Extracted data entries
^^^^

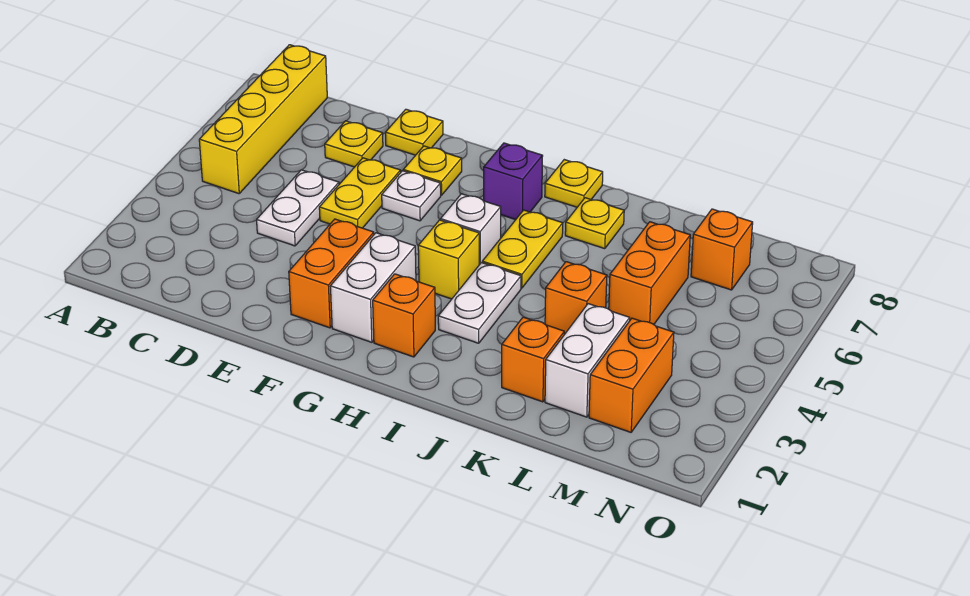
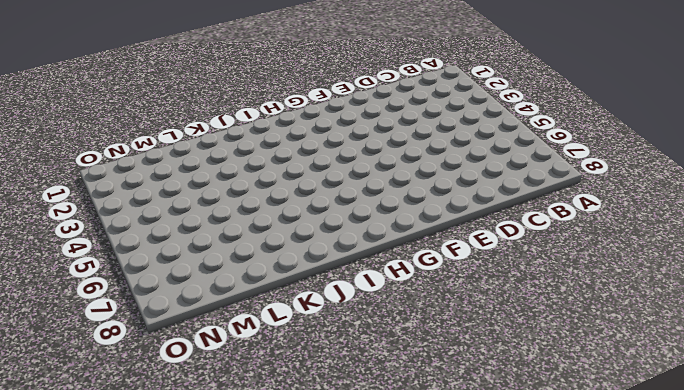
none -> yellow brick B5:B8 level 1
none -> white plate D4:D5 level 1
none -> yellow plate D7 level 1

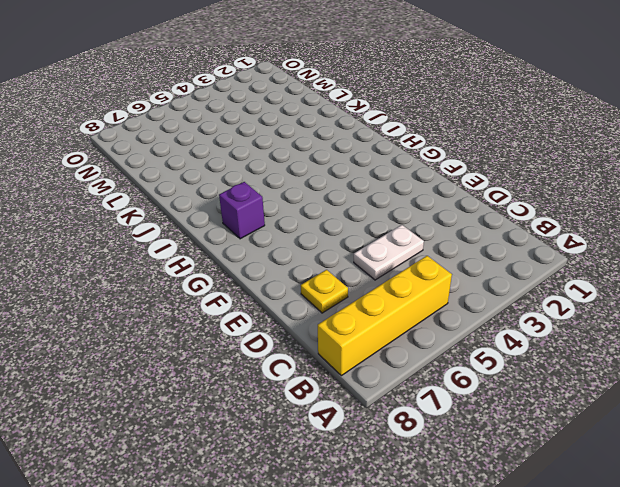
none -> yellow plate E5:E6 level 1
none -> yellow plate E8 level 1
none -> orange brick F2:F3 level 1

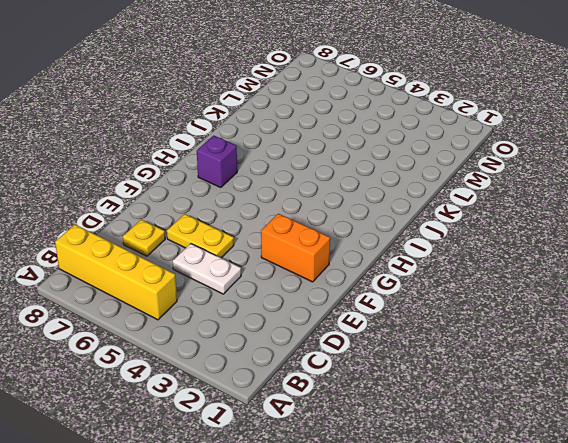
none -> yellow plate E8 level 1
none -> white plate F6 level 1
none -> yellow plate F7 level 1

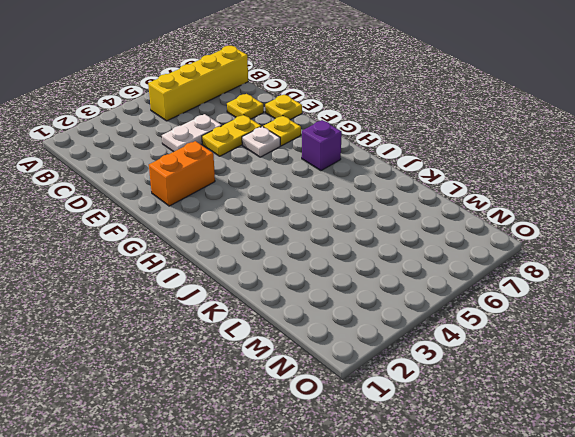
none -> white brick G2:G3 level 1
none -> orange brick H2 level 1
none -> yellow brick H4 level 1

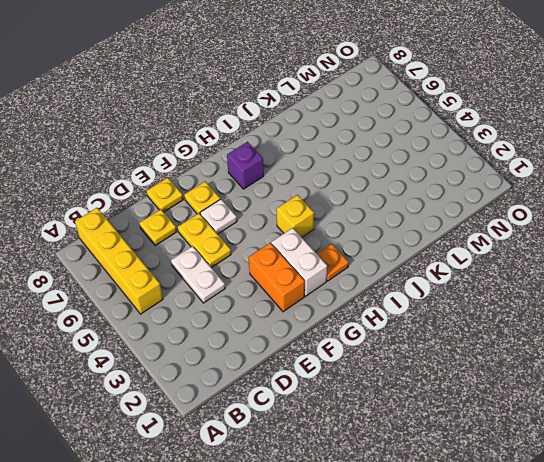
orange plate H2 level 1 -> orange brick H2 level 1
none -> white brick H5 level 1
none -> white plate I3:I4 level 1
none -> yellow plate I5:I6 level 1

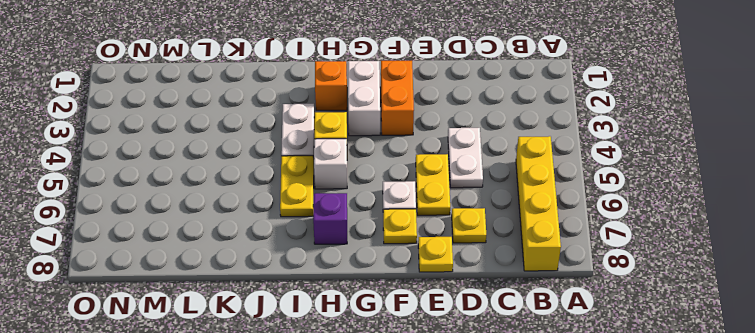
none -> yellow plate I8 level 1
none -> yellow plate J7 level 1
none -> orange brick K2 level 1

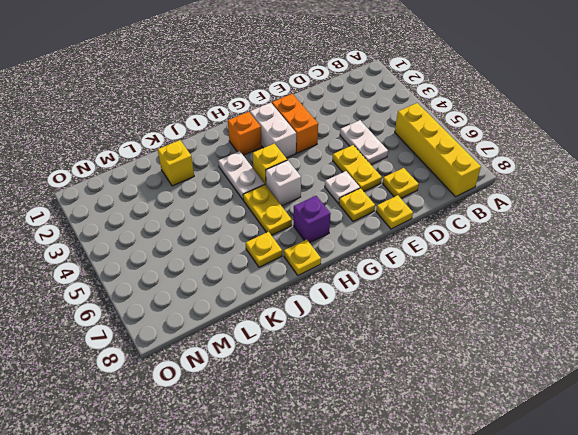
yellow brick K2 level 1 -> orange brick K2 level 1
none -> orange brick K4 level 1
none -> white brick L2:L3 level 1
none -> orange brick L5:L6 level 1

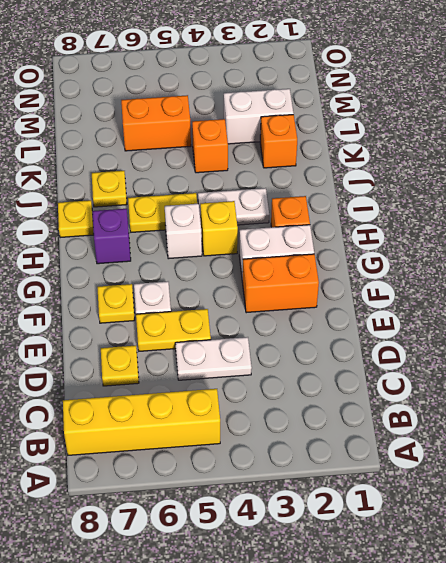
none -> yellow plate E8 level 1
none -> orange brick M2:M3 level 1
none -> orange brick M7 level 1

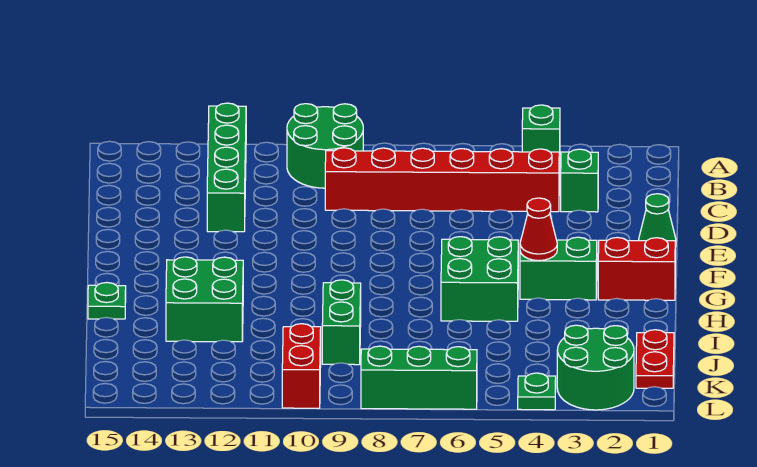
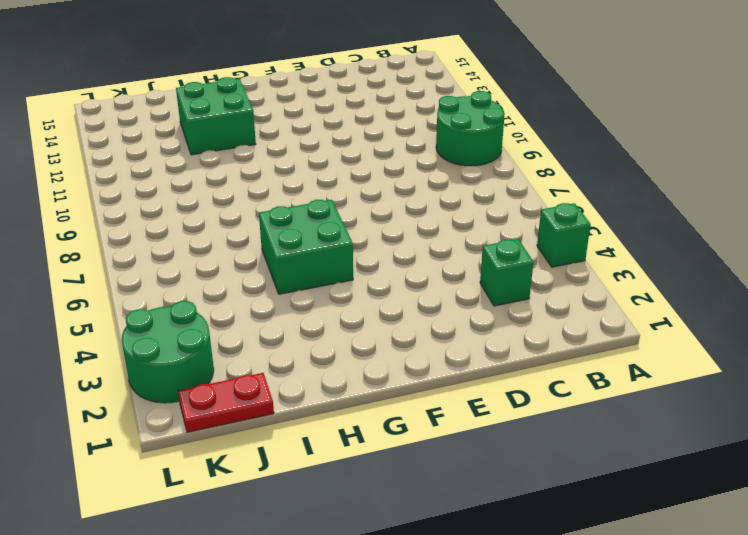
none -> green brick A12:D12 level 1
none -> red brick C4:C9 level 1
none -> green cone E1 level 1

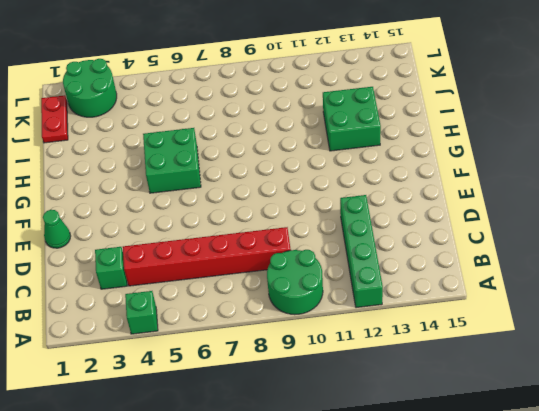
none -> red brick G1:G2 level 1
none -> green brick G3:G4 level 1
none -> green plate H15 level 1

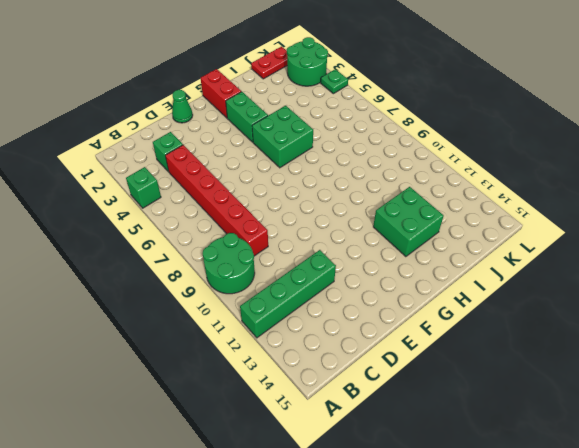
none -> green plate H15 level 1
none -> green brick I9:J9 level 1
none -> red brick K10:L10 level 1

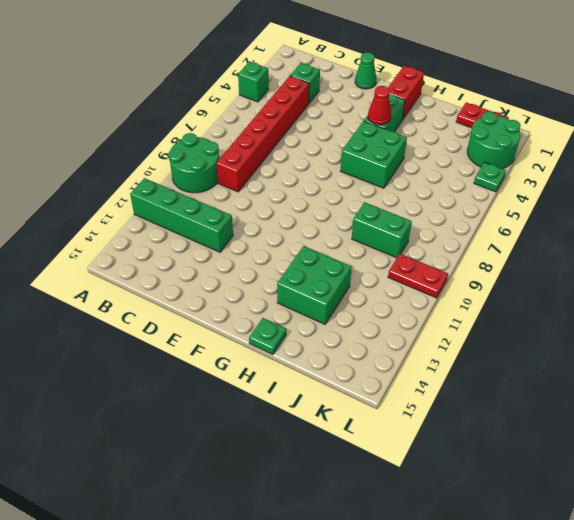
red plate K10:L10 level 1 -> red brick K10:L10 level 1
none -> green brick L6:L8 level 1

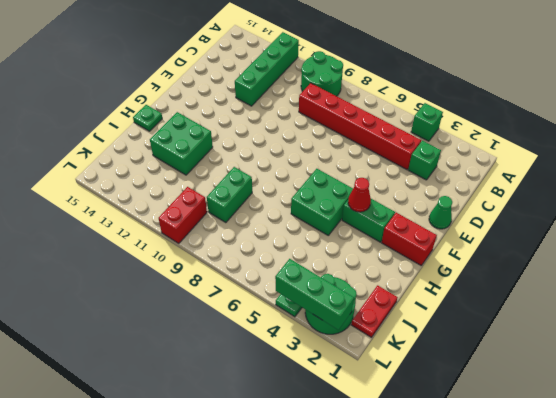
green brick L2:L4 level 2 -> green brick L6:L8 level 1

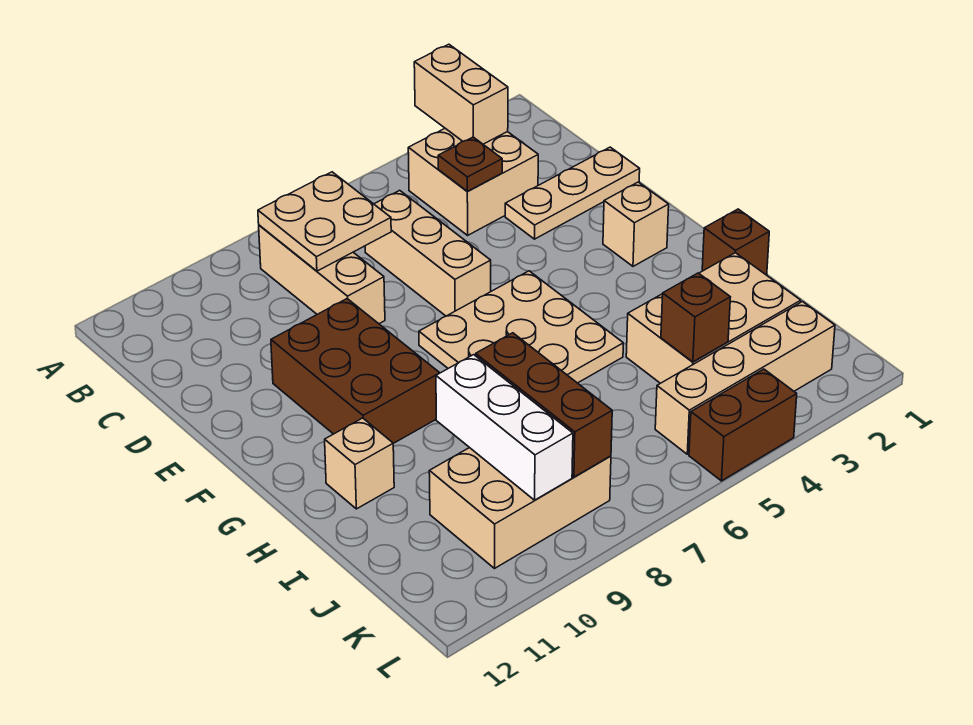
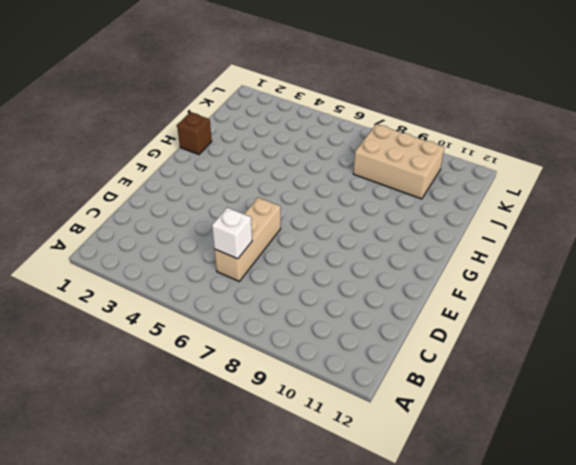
white brick C6 level 2 -> none
none -> tan brick B3:C4 level 1
none -> tan brick B8:D8 level 1
none -> tan plate D1:D3 level 1

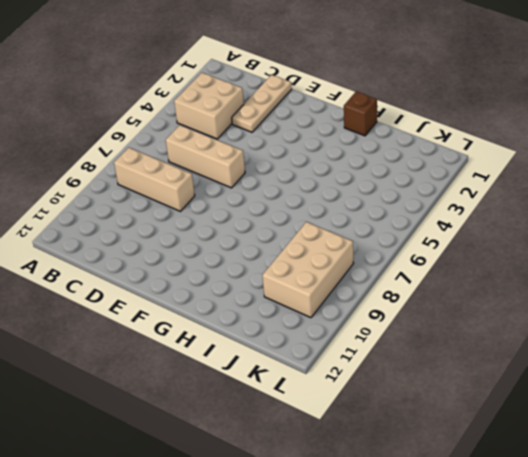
none -> brown brick E9:G10 level 1
none -> tan brick F2 level 1
none -> tan plate F5:H7 level 1

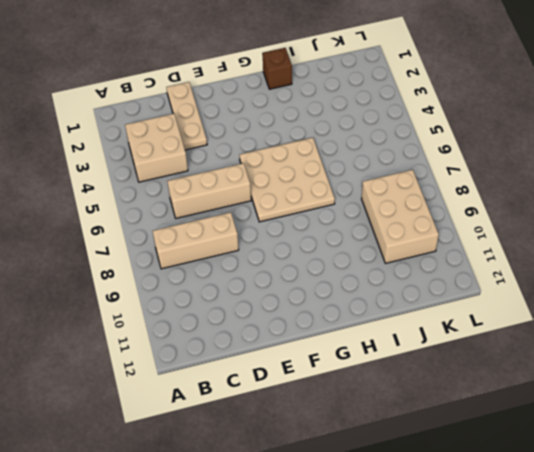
none -> brown brick E9:G10 level 1
none -> tan brick F2 level 1
none -> tan brick H11 level 1

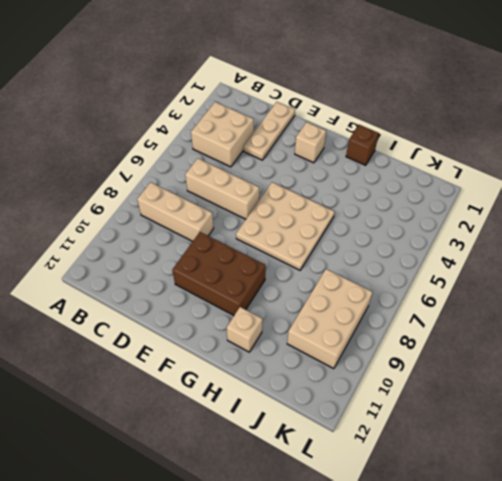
none -> tan brick I2:J4 level 1
none -> tan brick K2:K5 level 1
none -> brown brick L4:L5 level 1

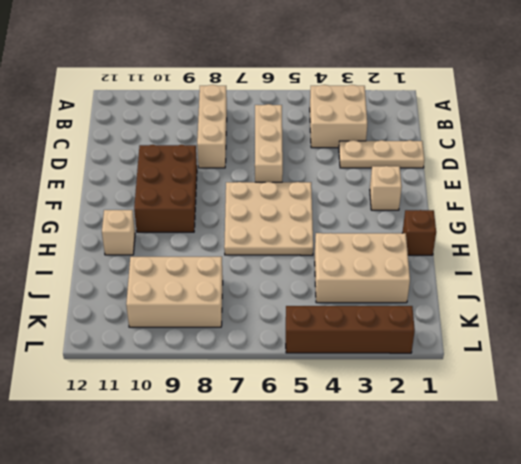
brown brick L2:L5 level 1 -> brown brick L4:L5 level 1
none -> tan brick K2:K5 level 1
none -> tan brick A3:B3 level 2
none -> tan plate B7:C8 level 2

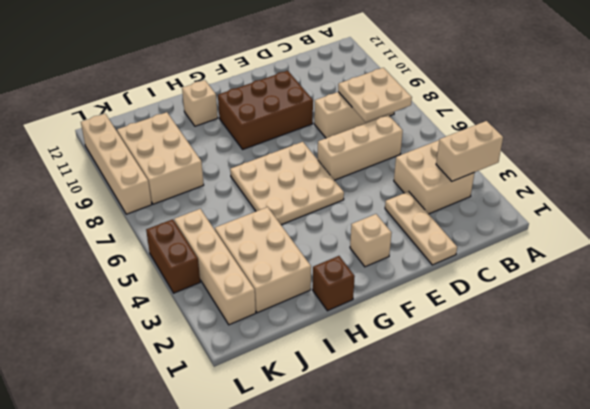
tan brick L8:L11 level 1 -> none
none -> brown plate C4 level 2
none -> brown brick I8:K8 level 2
none -> white brick I9:K9 level 2

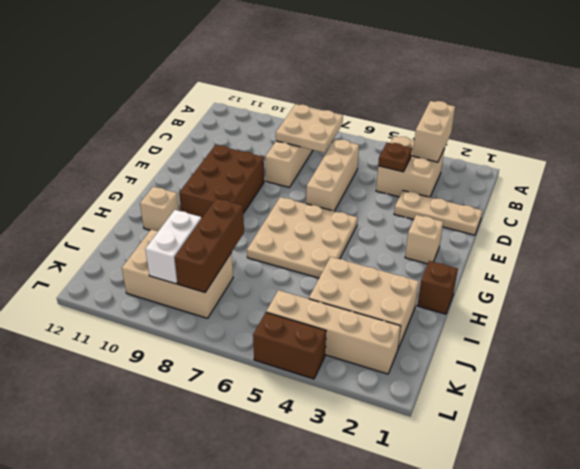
white brick J9:K9 level 2 -> white brick I9:K9 level 2
none -> brown brick J4 level 2

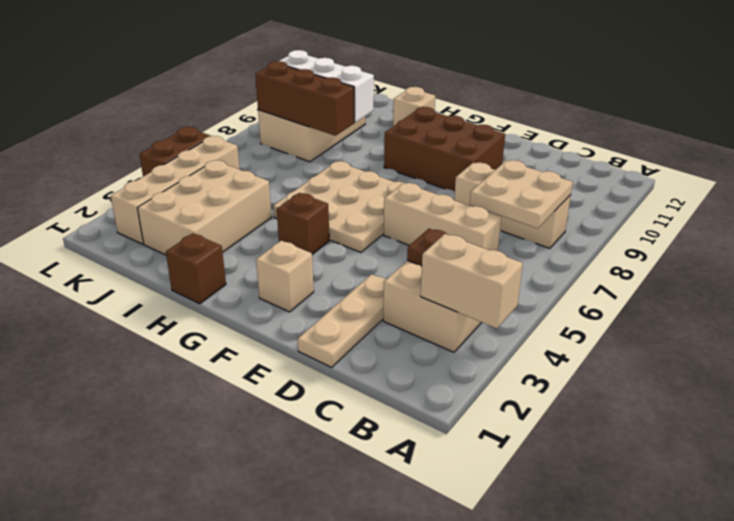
brown brick G4 level 1 -> brown brick J4 level 2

^^^^

# Instructions to follow
In the entries above, find the line with "none -> yellow plate D7 level 1" and the line with "none -> white brick L2:L3 level 1". Write out exactly those two lines and every line between them, pictures excluded.

# Reply to the task
none -> yellow plate D7 level 1

none -> yellow plate E5:E6 level 1
none -> yellow plate E8 level 1
none -> orange brick F2:F3 level 1

none -> yellow plate E8 level 1
none -> white plate F6 level 1
none -> yellow plate F7 level 1

none -> white brick G2:G3 level 1
none -> orange brick H2 level 1
none -> yellow brick H4 level 1

orange plate H2 level 1 -> orange brick H2 level 1
none -> white brick H5 level 1
none -> white plate I3:I4 level 1
none -> yellow plate I5:I6 level 1

none -> yellow plate I8 level 1
none -> yellow plate J7 level 1
none -> orange brick K2 level 1

yellow brick K2 level 1 -> orange brick K2 level 1
none -> orange brick K4 level 1
none -> white brick L2:L3 level 1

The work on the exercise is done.